THE TASK: Set down every entry word for word. Omit the pictures.

═══ THE DATA ═══

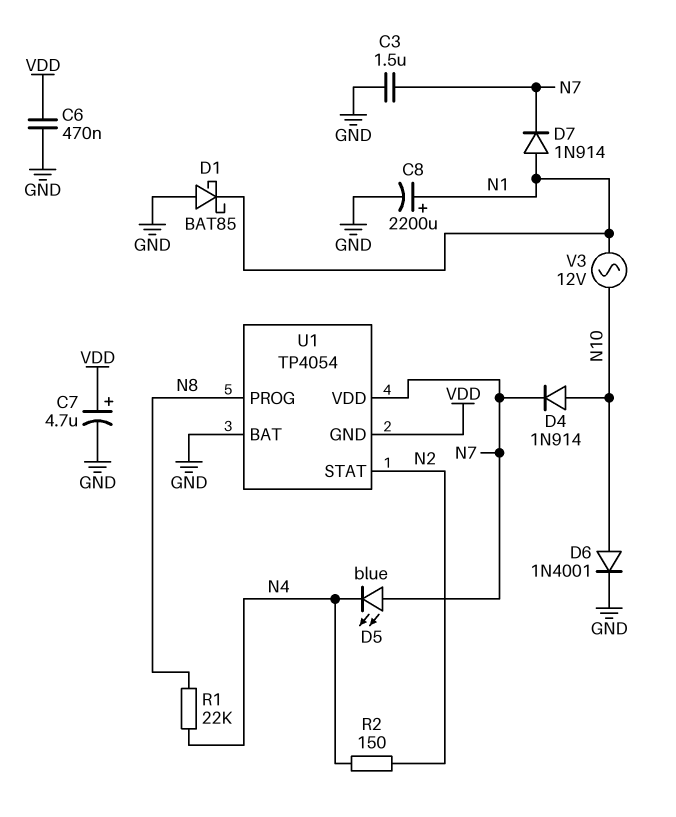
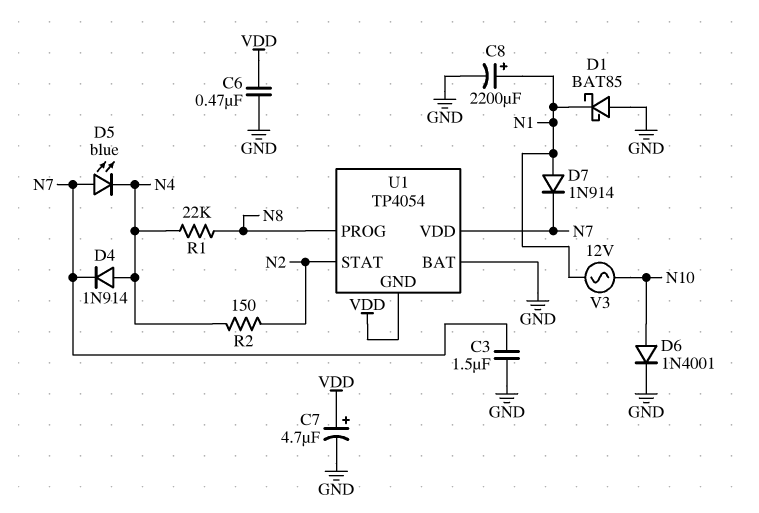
D4: diode 1N914 (A N10, K N7) -> diode 1N914 (A N4, K N7)

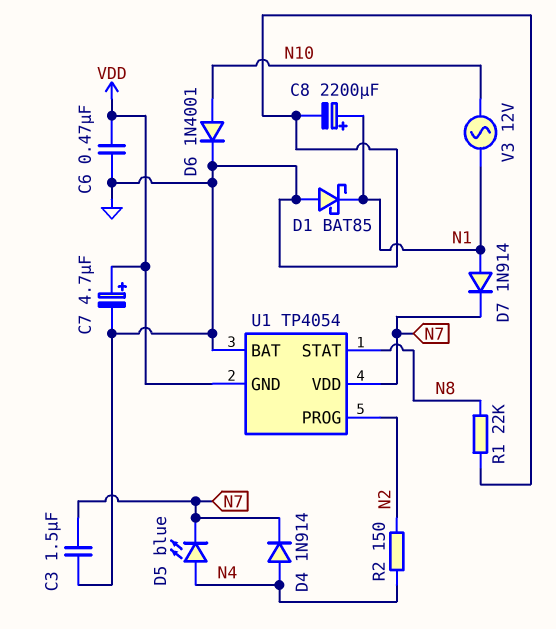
D5: LED blue (A N7, K N4) -> LED blue (A N4, K N7)
R1: 22k (N4, N8) -> 22k (GND, N8)
U1 pin PROG: N8 -> N2
U1 pin STAT: N2 -> N8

═══

RESULT OF THIS TASK:
D4: diode 1N914 (A N10, K N7) -> diode 1N914 (A N4, K N7)

D5: LED blue (A N7, K N4) -> LED blue (A N4, K N7)
R1: 22k (N4, N8) -> 22k (GND, N8)
U1 pin PROG: N8 -> N2
U1 pin STAT: N2 -> N8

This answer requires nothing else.